What you should do:
Copy the data below verbatim, keeping every line in its original order.

— Start —

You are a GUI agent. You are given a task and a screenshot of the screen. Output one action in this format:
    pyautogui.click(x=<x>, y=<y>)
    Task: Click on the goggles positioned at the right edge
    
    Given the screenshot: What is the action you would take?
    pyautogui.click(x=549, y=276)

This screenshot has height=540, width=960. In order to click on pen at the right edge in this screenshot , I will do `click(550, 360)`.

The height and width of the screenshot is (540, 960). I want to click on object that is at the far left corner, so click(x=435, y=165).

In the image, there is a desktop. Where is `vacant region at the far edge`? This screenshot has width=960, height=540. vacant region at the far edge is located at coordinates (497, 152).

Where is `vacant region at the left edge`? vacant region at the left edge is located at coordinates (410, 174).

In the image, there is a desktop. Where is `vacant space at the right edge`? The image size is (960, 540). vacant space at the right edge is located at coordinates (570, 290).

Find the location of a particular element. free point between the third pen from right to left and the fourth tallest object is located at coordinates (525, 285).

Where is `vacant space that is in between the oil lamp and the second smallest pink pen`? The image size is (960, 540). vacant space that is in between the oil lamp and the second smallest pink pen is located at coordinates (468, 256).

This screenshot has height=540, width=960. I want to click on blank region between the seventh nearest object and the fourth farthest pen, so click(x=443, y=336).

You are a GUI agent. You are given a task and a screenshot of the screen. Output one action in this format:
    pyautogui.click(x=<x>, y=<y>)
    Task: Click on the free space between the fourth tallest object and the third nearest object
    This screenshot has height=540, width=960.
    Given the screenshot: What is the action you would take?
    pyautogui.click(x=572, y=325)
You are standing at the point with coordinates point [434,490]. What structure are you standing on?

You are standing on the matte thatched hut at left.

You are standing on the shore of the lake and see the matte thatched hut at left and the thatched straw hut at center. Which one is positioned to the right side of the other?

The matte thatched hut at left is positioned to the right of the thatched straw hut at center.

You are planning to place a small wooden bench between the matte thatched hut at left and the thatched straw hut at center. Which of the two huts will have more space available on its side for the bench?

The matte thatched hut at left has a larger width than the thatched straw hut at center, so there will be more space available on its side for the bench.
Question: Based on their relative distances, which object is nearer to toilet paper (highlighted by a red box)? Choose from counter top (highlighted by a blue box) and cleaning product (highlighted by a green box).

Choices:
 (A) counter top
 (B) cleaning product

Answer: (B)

— End —

Answer to the exercise:
You are a GUI agent. You are given a task and a screenshot of the screen. Output one action in this format:
    pyautogui.click(x=<x>, y=<y>)
    Task: Click on the goggles positioned at the right edge
    
    Given the screenshot: What is the action you would take?
    pyautogui.click(x=549, y=276)

This screenshot has height=540, width=960. In order to click on pen at the right edge in this screenshot , I will do `click(550, 360)`.

The height and width of the screenshot is (540, 960). I want to click on object that is at the far left corner, so click(x=435, y=165).

In the image, there is a desktop. Where is `vacant region at the far edge`? This screenshot has width=960, height=540. vacant region at the far edge is located at coordinates (497, 152).

Where is `vacant region at the left edge`? vacant region at the left edge is located at coordinates (410, 174).

In the image, there is a desktop. Where is `vacant space at the right edge`? The image size is (960, 540). vacant space at the right edge is located at coordinates (570, 290).

Find the location of a particular element. free point between the third pen from right to left and the fourth tallest object is located at coordinates (525, 285).

Where is `vacant space that is in between the oil lamp and the second smallest pink pen`? The image size is (960, 540). vacant space that is in between the oil lamp and the second smallest pink pen is located at coordinates (468, 256).

This screenshot has height=540, width=960. I want to click on blank region between the seventh nearest object and the fourth farthest pen, so click(x=443, y=336).

You are a GUI agent. You are given a task and a screenshot of the screen. Output one action in this format:
    pyautogui.click(x=<x>, y=<y>)
    Task: Click on the free space between the fourth tallest object and the third nearest object
    This screenshot has height=540, width=960.
    Given the screenshot: What is the action you would take?
    pyautogui.click(x=572, y=325)
You are standing at the point with coordinates point [434,490]. What structure are you standing on?

You are standing on the matte thatched hut at left.

You are standing on the shore of the lake and see the matte thatched hut at left and the thatched straw hut at center. Which one is positioned to the right side of the other?

The matte thatched hut at left is positioned to the right of the thatched straw hut at center.

You are planning to place a small wooden bench between the matte thatched hut at left and the thatched straw hut at center. Which of the two huts will have more space available on its side for the bench?

The matte thatched hut at left has a larger width than the thatched straw hut at center, so there will be more space available on its side for the bench.
Question: Based on their relative distances, which object is nearer to toilet paper (highlighted by a red box)? Choose from counter top (highlighted by a blue box) and cleaning product (highlighted by a green box).

Choices:
 (A) counter top
 (B) cleaning product

Answer: (B)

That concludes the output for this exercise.